> **WORK TASK**: Output exactly the lines below, starting with the line that has "blue hexagon: (325, 479)" and going on through the line that has "blue L-shape: (426, 522)", both included, and no other lines.

> **INFORMATION**:
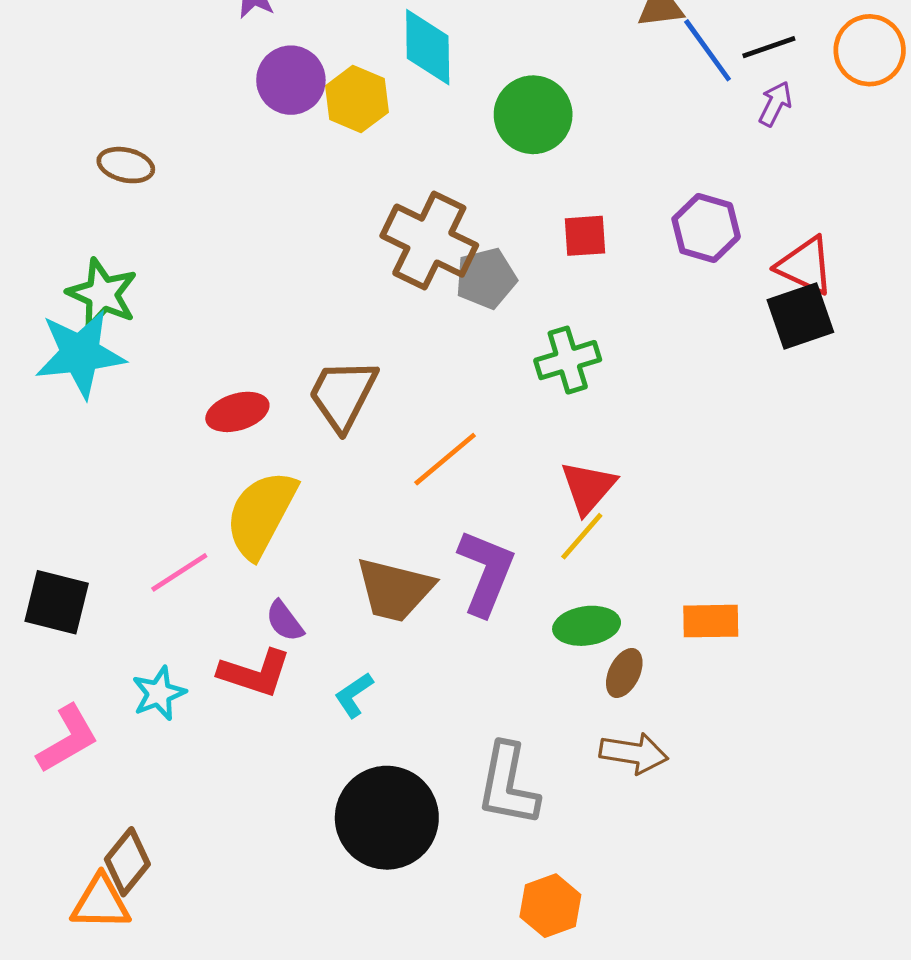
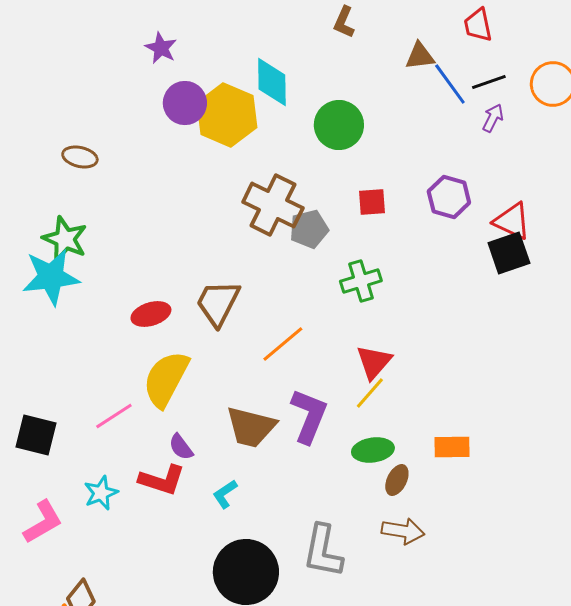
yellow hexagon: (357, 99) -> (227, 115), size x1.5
* * *
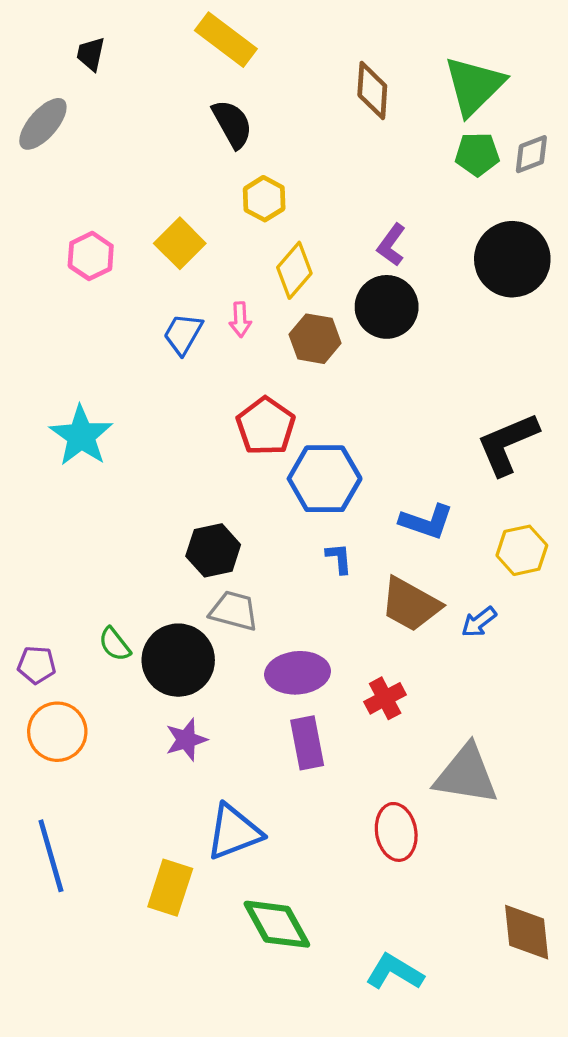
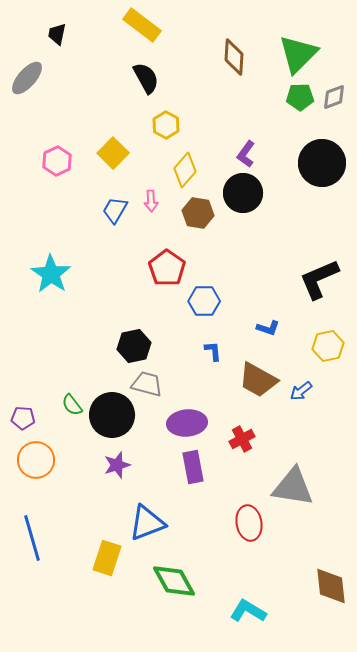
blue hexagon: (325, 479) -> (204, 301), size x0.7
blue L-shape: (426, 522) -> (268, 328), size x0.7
...
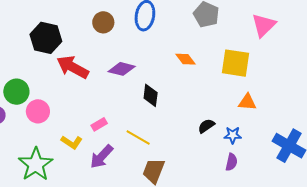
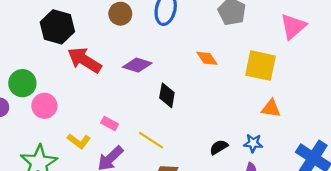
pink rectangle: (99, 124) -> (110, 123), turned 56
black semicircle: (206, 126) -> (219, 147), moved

> **SOLUTION TO THIS PROBLEM**:
blue hexagon: (325, 479) -> (204, 301), size x0.7
blue L-shape: (426, 522) -> (268, 328), size x0.7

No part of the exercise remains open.